> _Supplied records_:
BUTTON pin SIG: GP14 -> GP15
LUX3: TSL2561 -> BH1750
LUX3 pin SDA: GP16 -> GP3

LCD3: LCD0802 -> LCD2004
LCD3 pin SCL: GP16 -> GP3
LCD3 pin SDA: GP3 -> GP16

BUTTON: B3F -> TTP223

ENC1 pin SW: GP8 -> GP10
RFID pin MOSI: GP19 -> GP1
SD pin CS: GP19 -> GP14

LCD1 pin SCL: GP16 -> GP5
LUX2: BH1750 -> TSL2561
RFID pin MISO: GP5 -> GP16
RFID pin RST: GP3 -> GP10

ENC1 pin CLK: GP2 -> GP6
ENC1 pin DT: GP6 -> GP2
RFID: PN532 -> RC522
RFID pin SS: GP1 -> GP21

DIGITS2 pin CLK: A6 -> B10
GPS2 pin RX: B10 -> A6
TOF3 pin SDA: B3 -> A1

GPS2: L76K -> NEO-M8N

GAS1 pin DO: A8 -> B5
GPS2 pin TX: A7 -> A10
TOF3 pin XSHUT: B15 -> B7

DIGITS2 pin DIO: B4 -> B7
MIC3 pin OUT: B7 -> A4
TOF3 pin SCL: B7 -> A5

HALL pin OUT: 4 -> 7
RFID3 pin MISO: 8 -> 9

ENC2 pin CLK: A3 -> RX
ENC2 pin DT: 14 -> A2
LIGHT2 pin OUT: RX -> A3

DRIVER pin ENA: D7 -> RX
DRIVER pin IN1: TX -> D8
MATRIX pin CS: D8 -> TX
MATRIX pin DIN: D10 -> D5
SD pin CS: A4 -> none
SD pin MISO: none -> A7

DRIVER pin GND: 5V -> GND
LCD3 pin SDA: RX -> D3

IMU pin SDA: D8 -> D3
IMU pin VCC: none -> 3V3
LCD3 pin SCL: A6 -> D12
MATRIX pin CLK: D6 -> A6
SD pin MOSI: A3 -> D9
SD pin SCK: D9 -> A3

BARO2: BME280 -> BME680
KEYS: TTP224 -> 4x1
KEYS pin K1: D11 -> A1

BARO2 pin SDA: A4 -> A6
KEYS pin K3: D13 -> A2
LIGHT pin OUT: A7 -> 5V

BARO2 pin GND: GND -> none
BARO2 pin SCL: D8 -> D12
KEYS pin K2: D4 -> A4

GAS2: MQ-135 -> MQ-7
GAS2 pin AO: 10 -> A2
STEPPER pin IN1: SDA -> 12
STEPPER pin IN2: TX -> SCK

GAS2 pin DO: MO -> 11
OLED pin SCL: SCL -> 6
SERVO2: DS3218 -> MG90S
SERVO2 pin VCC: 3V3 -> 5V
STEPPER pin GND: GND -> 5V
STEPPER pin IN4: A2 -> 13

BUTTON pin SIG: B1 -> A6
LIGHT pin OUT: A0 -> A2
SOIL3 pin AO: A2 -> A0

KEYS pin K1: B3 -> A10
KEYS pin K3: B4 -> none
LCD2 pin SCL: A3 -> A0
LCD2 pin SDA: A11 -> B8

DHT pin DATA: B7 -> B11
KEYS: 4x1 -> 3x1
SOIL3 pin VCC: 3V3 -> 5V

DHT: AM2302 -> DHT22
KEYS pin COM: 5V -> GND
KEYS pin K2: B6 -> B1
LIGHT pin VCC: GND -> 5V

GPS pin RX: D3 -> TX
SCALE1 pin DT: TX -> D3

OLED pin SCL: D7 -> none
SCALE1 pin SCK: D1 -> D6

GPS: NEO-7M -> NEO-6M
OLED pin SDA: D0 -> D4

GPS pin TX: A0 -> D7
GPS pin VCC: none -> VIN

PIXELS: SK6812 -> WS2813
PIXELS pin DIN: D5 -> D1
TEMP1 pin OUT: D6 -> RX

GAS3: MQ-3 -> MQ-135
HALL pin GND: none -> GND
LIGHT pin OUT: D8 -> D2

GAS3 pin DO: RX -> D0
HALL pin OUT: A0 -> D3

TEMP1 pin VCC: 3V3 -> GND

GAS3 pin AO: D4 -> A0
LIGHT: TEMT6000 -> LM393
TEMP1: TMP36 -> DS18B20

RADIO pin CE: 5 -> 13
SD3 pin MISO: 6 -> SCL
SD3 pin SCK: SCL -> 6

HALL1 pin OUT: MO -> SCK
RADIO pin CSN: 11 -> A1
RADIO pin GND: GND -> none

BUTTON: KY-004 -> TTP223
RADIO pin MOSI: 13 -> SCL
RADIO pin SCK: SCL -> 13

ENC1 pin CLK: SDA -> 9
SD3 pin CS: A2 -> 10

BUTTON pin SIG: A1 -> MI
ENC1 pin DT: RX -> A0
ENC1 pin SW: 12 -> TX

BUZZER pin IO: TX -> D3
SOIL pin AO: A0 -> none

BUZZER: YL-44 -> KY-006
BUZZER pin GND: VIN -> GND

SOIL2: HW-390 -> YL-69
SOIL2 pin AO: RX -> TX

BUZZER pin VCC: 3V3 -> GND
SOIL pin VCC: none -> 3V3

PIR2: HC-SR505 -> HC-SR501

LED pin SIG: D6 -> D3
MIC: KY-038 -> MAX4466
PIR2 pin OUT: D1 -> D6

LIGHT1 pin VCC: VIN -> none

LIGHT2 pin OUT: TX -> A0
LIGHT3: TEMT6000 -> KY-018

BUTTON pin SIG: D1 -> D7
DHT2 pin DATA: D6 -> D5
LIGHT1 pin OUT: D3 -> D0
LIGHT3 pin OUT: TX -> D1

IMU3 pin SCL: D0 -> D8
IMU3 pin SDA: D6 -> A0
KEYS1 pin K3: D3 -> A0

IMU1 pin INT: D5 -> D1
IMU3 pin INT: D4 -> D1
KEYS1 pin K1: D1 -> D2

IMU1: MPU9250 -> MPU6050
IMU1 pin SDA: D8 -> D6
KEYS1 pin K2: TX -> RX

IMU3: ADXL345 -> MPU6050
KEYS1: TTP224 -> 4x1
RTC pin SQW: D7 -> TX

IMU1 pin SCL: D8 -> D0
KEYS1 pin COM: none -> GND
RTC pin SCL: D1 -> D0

> _Your goal_: Full transcription, please: every entry, exactly as written.

> _Response below_:
BUTTON pin SIG: GP14 -> GP15
LUX3: TSL2561 -> BH1750
LUX3 pin SDA: GP16 -> GP3

LCD3: LCD0802 -> LCD2004
LCD3 pin SCL: GP16 -> GP3
LCD3 pin SDA: GP3 -> GP16

BUTTON: B3F -> TTP223

ENC1 pin SW: GP8 -> GP10
RFID pin MOSI: GP19 -> GP1
SD pin CS: GP19 -> GP14

LCD1 pin SCL: GP16 -> GP5
LUX2: BH1750 -> TSL2561
RFID pin MISO: GP5 -> GP16
RFID pin RST: GP3 -> GP10

ENC1 pin CLK: GP2 -> GP6
ENC1 pin DT: GP6 -> GP2
RFID: PN532 -> RC522
RFID pin SS: GP1 -> GP21

DIGITS2 pin CLK: A6 -> B10
GPS2 pin RX: B10 -> A6
TOF3 pin SDA: B3 -> A1

GPS2: L76K -> NEO-M8N

GAS1 pin DO: A8 -> B5
GPS2 pin TX: A7 -> A10
TOF3 pin XSHUT: B15 -> B7

DIGITS2 pin DIO: B4 -> B7
MIC3 pin OUT: B7 -> A4
TOF3 pin SCL: B7 -> A5

HALL pin OUT: 4 -> 7
RFID3 pin MISO: 8 -> 9

ENC2 pin CLK: A3 -> RX
ENC2 pin DT: 14 -> A2
LIGHT2 pin OUT: RX -> A3

DRIVER pin ENA: D7 -> RX
DRIVER pin IN1: TX -> D8
MATRIX pin CS: D8 -> TX
MATRIX pin DIN: D10 -> D5
SD pin CS: A4 -> none
SD pin MISO: none -> A7

DRIVER pin GND: 5V -> GND
LCD3 pin SDA: RX -> D3

IMU pin SDA: D8 -> D3
IMU pin VCC: none -> 3V3
LCD3 pin SCL: A6 -> D12
MATRIX pin CLK: D6 -> A6
SD pin MOSI: A3 -> D9
SD pin SCK: D9 -> A3

BARO2: BME280 -> BME680
KEYS: TTP224 -> 4x1
KEYS pin K1: D11 -> A1

BARO2 pin SDA: A4 -> A6
KEYS pin K3: D13 -> A2
LIGHT pin OUT: A7 -> 5V

BARO2 pin GND: GND -> none
BARO2 pin SCL: D8 -> D12
KEYS pin K2: D4 -> A4

GAS2: MQ-135 -> MQ-7
GAS2 pin AO: 10 -> A2
STEPPER pin IN1: SDA -> 12
STEPPER pin IN2: TX -> SCK

GAS2 pin DO: MO -> 11
OLED pin SCL: SCL -> 6
SERVO2: DS3218 -> MG90S
SERVO2 pin VCC: 3V3 -> 5V
STEPPER pin GND: GND -> 5V
STEPPER pin IN4: A2 -> 13

BUTTON pin SIG: B1 -> A6
LIGHT pin OUT: A0 -> A2
SOIL3 pin AO: A2 -> A0

KEYS pin K1: B3 -> A10
KEYS pin K3: B4 -> none
LCD2 pin SCL: A3 -> A0
LCD2 pin SDA: A11 -> B8

DHT pin DATA: B7 -> B11
KEYS: 4x1 -> 3x1
SOIL3 pin VCC: 3V3 -> 5V

DHT: AM2302 -> DHT22
KEYS pin COM: 5V -> GND
KEYS pin K2: B6 -> B1
LIGHT pin VCC: GND -> 5V

GPS pin RX: D3 -> TX
SCALE1 pin DT: TX -> D3

OLED pin SCL: D7 -> none
SCALE1 pin SCK: D1 -> D6

GPS: NEO-7M -> NEO-6M
OLED pin SDA: D0 -> D4

GPS pin TX: A0 -> D7
GPS pin VCC: none -> VIN

PIXELS: SK6812 -> WS2813
PIXELS pin DIN: D5 -> D1
TEMP1 pin OUT: D6 -> RX

GAS3: MQ-3 -> MQ-135
HALL pin GND: none -> GND
LIGHT pin OUT: D8 -> D2

GAS3 pin DO: RX -> D0
HALL pin OUT: A0 -> D3

TEMP1 pin VCC: 3V3 -> GND

GAS3 pin AO: D4 -> A0
LIGHT: TEMT6000 -> LM393
TEMP1: TMP36 -> DS18B20

RADIO pin CE: 5 -> 13
SD3 pin MISO: 6 -> SCL
SD3 pin SCK: SCL -> 6

HALL1 pin OUT: MO -> SCK
RADIO pin CSN: 11 -> A1
RADIO pin GND: GND -> none

BUTTON: KY-004 -> TTP223
RADIO pin MOSI: 13 -> SCL
RADIO pin SCK: SCL -> 13

ENC1 pin CLK: SDA -> 9
SD3 pin CS: A2 -> 10

BUTTON pin SIG: A1 -> MI
ENC1 pin DT: RX -> A0
ENC1 pin SW: 12 -> TX

BUZZER pin IO: TX -> D3
SOIL pin AO: A0 -> none

BUZZER: YL-44 -> KY-006
BUZZER pin GND: VIN -> GND

SOIL2: HW-390 -> YL-69
SOIL2 pin AO: RX -> TX

BUZZER pin VCC: 3V3 -> GND
SOIL pin VCC: none -> 3V3

PIR2: HC-SR505 -> HC-SR501

LED pin SIG: D6 -> D3
MIC: KY-038 -> MAX4466
PIR2 pin OUT: D1 -> D6

LIGHT1 pin VCC: VIN -> none

LIGHT2 pin OUT: TX -> A0
LIGHT3: TEMT6000 -> KY-018

BUTTON pin SIG: D1 -> D7
DHT2 pin DATA: D6 -> D5
LIGHT1 pin OUT: D3 -> D0
LIGHT3 pin OUT: TX -> D1

IMU3 pin SCL: D0 -> D8
IMU3 pin SDA: D6 -> A0
KEYS1 pin K3: D3 -> A0

IMU1 pin INT: D5 -> D1
IMU3 pin INT: D4 -> D1
KEYS1 pin K1: D1 -> D2

IMU1: MPU9250 -> MPU6050
IMU1 pin SDA: D8 -> D6
KEYS1 pin K2: TX -> RX

IMU3: ADXL345 -> MPU6050
KEYS1: TTP224 -> 4x1
RTC pin SQW: D7 -> TX

IMU1 pin SCL: D8 -> D0
KEYS1 pin COM: none -> GND
RTC pin SCL: D1 -> D0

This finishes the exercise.